* [WHAT YOU ARE ASKED TO DO] Pick every line from the data below that contains the string "none" and copy it.

* [DATA UNDER STUDY]
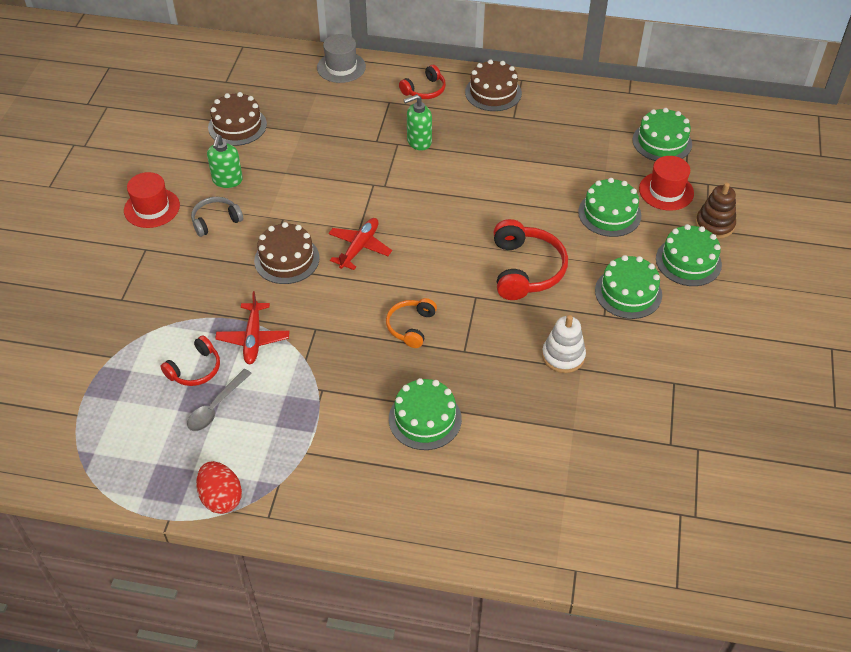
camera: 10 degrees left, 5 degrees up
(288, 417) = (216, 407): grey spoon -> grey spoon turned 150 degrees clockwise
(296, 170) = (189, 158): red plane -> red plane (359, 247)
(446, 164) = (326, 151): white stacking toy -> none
---
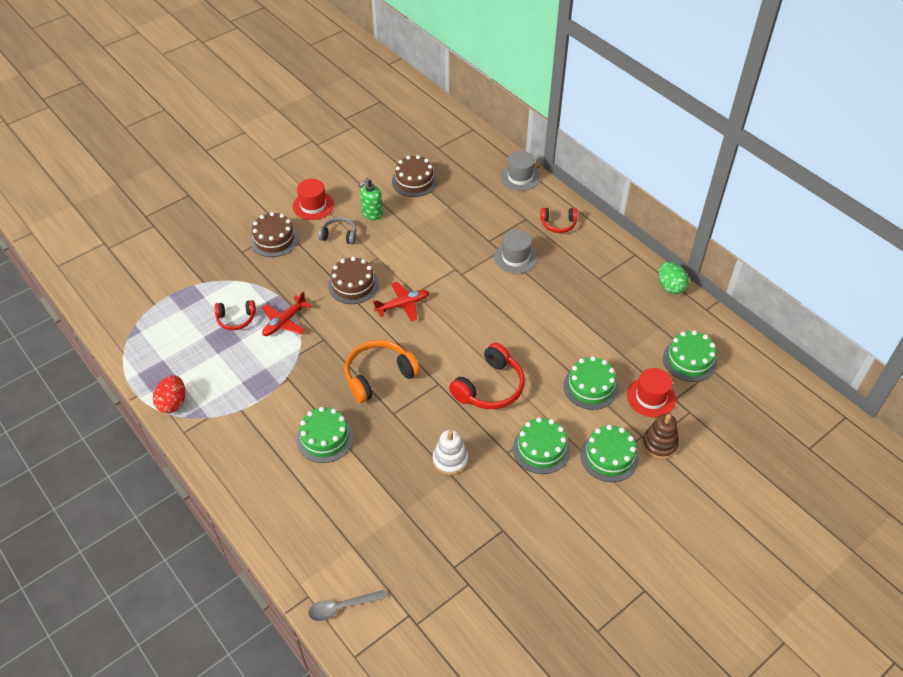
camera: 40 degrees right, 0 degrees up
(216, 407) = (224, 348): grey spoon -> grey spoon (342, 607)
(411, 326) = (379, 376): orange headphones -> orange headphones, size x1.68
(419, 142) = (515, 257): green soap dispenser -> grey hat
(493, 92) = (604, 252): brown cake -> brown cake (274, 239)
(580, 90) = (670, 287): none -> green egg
---
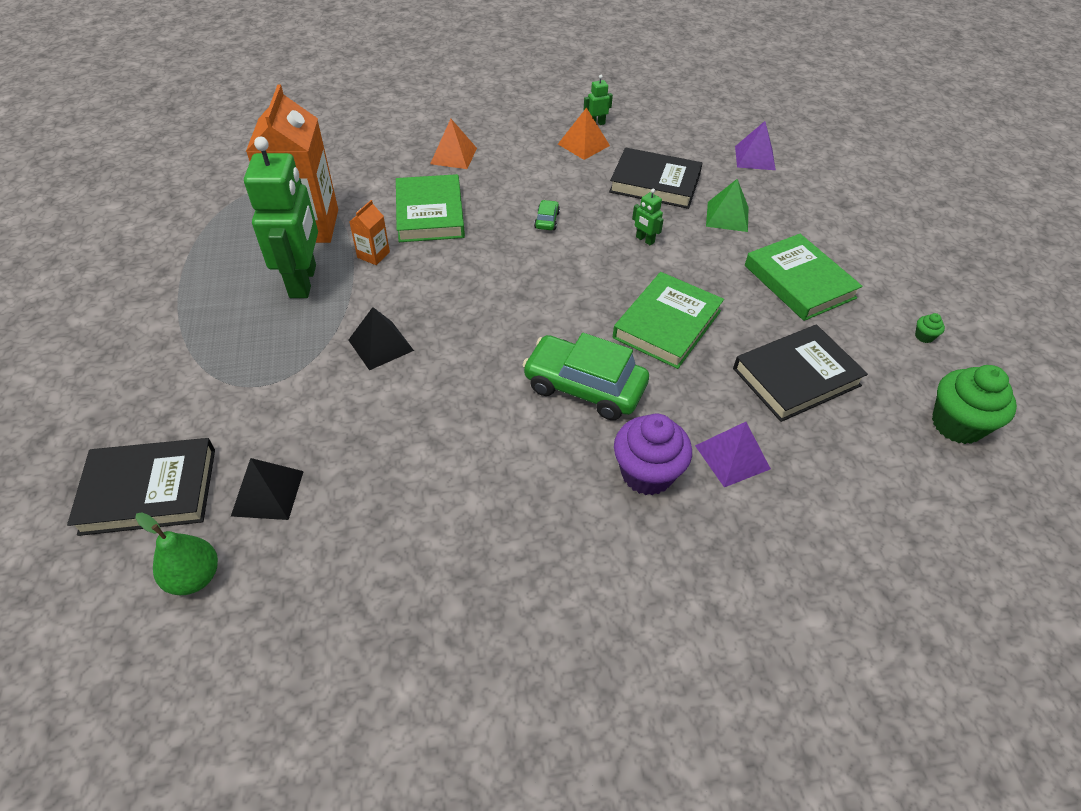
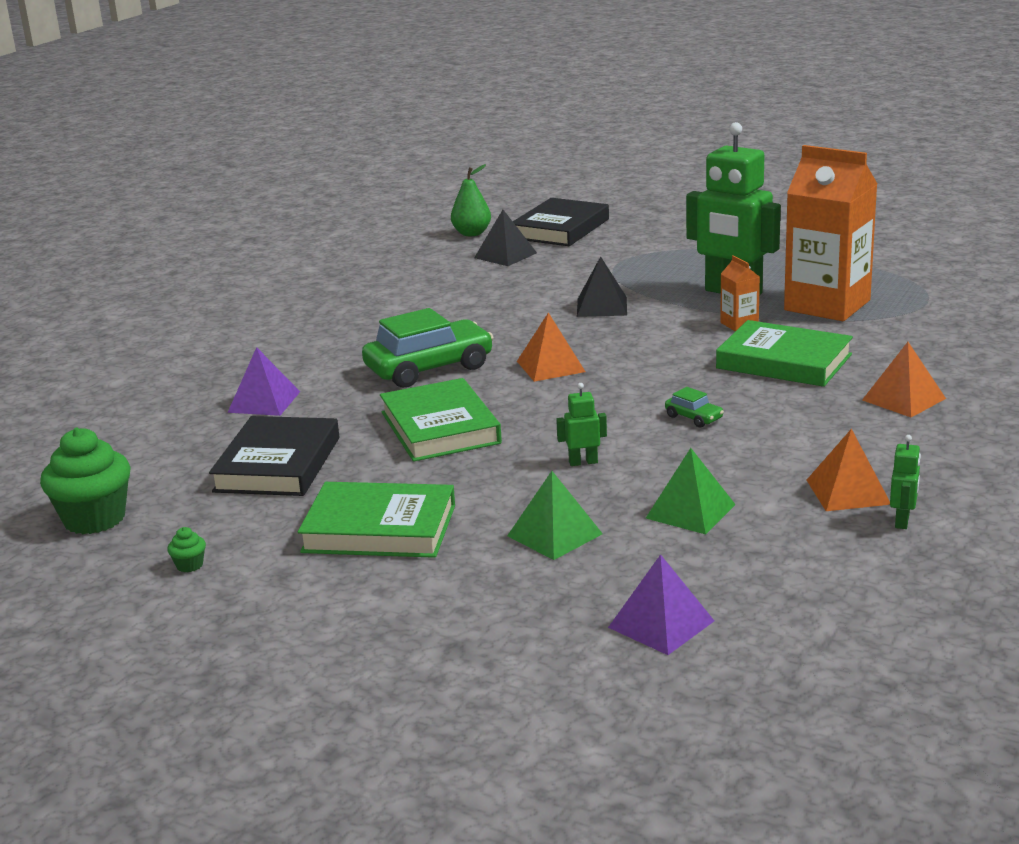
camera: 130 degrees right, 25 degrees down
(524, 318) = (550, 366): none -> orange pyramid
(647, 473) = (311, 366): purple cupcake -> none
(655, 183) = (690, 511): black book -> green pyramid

* [TASK SOLUTION]
(446, 164) = (326, 151): white stacking toy -> none
(580, 90) = (670, 287): none -> green egg
(524, 318) = (550, 366): none -> orange pyramid
(647, 473) = (311, 366): purple cupcake -> none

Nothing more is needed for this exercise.